> [Supplied material]

- Opening Delimiter -

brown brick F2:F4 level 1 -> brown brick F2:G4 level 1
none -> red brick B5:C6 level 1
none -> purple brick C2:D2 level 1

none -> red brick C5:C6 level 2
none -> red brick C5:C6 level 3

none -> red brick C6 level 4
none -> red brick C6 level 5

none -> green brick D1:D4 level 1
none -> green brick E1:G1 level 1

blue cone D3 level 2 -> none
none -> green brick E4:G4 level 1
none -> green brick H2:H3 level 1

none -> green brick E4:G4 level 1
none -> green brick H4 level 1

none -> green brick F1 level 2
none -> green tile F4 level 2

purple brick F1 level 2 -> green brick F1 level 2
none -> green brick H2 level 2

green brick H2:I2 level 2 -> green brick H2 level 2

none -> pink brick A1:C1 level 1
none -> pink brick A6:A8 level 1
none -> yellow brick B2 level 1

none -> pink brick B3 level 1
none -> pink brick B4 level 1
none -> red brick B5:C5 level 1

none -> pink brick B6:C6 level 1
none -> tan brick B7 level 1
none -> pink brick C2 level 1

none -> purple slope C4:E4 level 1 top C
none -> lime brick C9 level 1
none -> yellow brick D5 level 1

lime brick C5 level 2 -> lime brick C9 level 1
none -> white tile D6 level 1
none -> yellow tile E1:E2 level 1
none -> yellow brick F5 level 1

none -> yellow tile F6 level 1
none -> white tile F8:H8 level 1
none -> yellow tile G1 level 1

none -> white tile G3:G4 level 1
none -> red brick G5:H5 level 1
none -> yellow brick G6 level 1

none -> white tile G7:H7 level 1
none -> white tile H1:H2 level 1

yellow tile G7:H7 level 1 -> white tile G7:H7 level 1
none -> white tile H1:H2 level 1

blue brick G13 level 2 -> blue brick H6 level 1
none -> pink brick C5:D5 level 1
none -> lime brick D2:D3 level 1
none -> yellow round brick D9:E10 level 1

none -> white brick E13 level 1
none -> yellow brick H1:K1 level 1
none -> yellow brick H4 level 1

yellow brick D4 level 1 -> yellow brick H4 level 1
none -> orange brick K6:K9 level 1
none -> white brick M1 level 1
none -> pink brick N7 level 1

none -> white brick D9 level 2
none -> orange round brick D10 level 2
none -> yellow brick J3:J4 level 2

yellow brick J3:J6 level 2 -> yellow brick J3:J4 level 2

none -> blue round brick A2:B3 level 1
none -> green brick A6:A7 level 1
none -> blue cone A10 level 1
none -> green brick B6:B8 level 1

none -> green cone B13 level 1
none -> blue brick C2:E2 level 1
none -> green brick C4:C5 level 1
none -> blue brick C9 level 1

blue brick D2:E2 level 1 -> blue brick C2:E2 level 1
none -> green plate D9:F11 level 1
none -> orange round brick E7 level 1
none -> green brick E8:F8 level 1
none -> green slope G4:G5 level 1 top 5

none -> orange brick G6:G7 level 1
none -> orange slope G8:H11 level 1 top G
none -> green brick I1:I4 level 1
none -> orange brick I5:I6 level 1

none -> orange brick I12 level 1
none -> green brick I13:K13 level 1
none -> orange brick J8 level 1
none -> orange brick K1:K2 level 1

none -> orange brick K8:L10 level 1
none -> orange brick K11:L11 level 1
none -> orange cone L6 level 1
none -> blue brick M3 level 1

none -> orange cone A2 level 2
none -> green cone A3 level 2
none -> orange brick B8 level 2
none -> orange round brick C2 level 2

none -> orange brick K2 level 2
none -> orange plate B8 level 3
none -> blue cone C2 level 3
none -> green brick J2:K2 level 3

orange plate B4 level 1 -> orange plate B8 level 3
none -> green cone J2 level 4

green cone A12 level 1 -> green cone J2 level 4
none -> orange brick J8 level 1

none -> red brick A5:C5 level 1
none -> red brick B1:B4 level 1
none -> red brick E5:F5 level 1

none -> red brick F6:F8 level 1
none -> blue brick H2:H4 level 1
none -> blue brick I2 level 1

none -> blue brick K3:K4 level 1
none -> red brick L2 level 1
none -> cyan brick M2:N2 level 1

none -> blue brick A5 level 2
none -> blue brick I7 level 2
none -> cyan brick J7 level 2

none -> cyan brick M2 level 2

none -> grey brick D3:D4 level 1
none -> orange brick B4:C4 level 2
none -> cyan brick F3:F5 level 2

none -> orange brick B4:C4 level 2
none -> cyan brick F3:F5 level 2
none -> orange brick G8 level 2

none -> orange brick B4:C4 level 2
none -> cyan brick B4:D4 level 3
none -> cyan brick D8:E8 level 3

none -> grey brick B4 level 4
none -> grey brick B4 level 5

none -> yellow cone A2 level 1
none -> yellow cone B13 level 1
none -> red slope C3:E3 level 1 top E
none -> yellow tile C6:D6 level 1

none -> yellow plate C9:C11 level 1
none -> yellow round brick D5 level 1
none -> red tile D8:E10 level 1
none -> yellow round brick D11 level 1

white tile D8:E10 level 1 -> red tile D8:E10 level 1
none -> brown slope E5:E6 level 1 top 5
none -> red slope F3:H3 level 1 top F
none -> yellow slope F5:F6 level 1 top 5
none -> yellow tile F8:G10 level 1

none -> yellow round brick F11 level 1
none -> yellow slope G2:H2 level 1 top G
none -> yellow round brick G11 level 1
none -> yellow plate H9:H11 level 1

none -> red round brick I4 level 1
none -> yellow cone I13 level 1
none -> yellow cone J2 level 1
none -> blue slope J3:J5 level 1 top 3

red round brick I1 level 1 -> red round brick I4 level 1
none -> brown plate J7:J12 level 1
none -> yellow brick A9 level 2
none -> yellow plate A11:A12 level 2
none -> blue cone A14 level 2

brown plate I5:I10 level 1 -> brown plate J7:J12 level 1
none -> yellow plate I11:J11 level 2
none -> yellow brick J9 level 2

- Closing Delimiter -

> [Work item]
The answer must be a single number: how many lines above contain "white".

> [Result of the exercise]
11